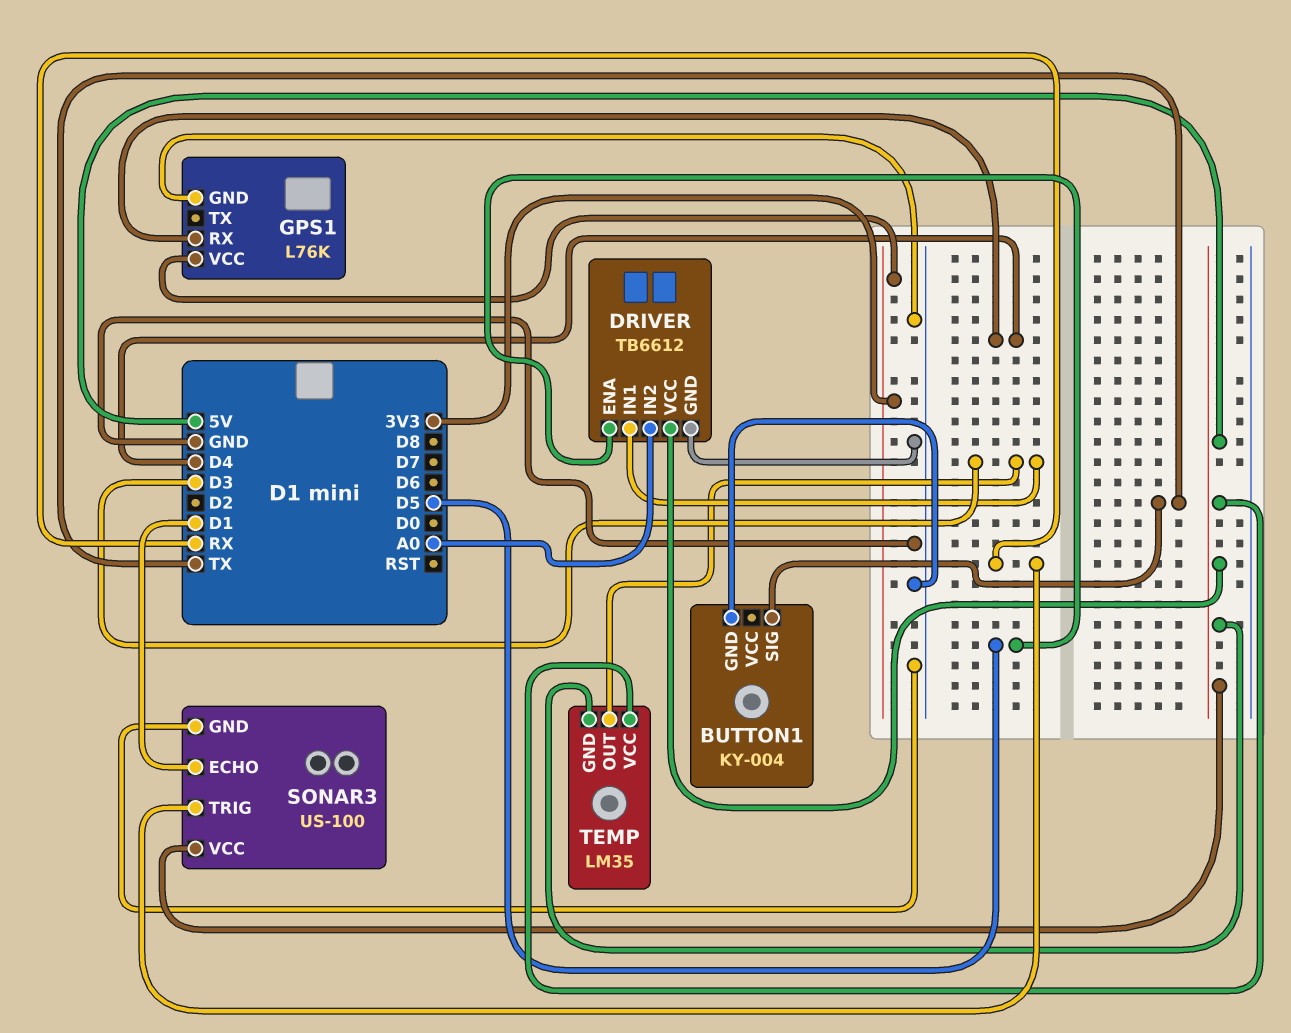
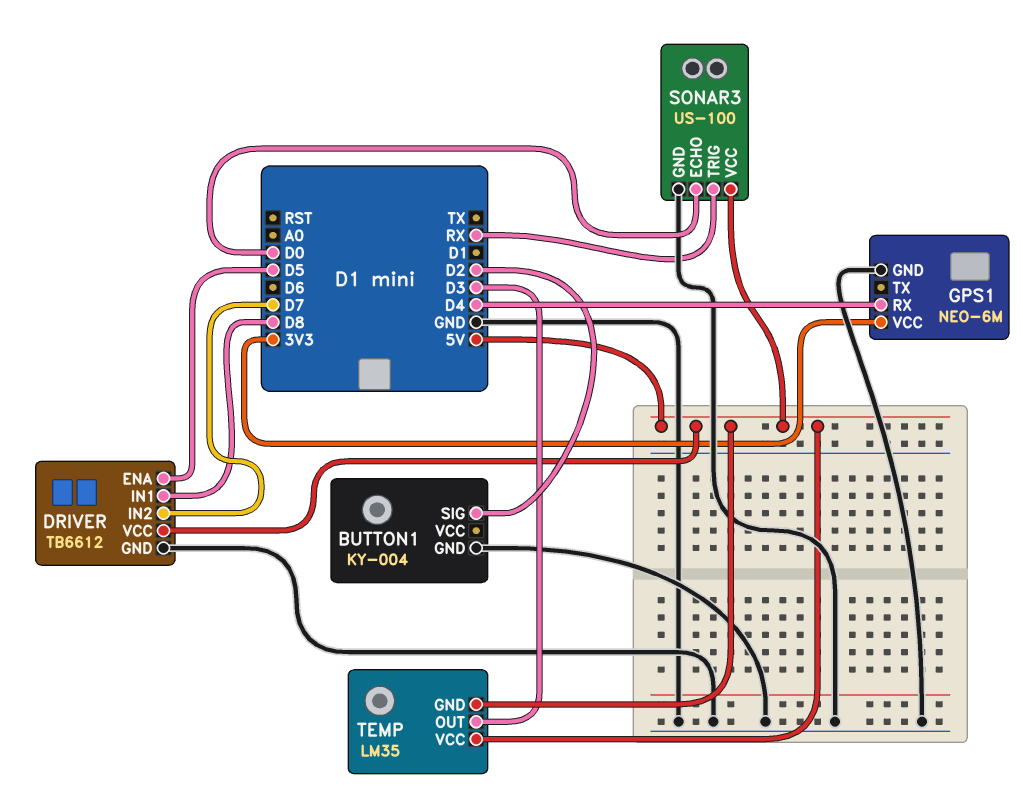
BUTTON1 pin SIG: TX -> D2
DRIVER pin IN1: D3 -> D8
DRIVER pin IN2: A0 -> D7
GPS1: L76K -> NEO-6M
SONAR3 pin ECHO: D1 -> D0

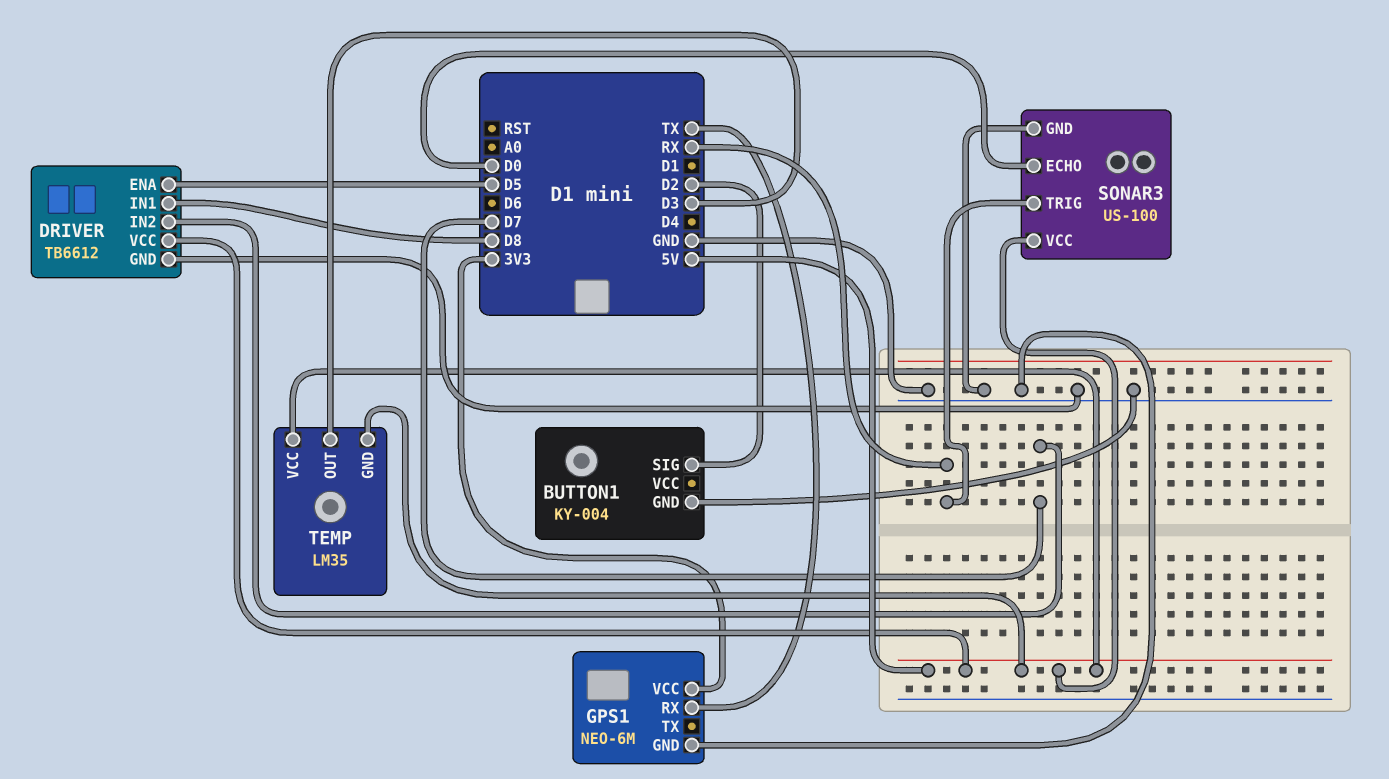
GPS1 pin RX: D4 -> TX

::::::::::

* [WORK INSTRUCTIONS]
Your copy should begin at the line containing "DRIVER pin IN1: D3 -> D8" and end at the last line of the data above, matching each line exactly and holding no pictures.

* [ANSWER AREA]
DRIVER pin IN1: D3 -> D8
DRIVER pin IN2: A0 -> D7
GPS1: L76K -> NEO-6M
SONAR3 pin ECHO: D1 -> D0

GPS1 pin RX: D4 -> TX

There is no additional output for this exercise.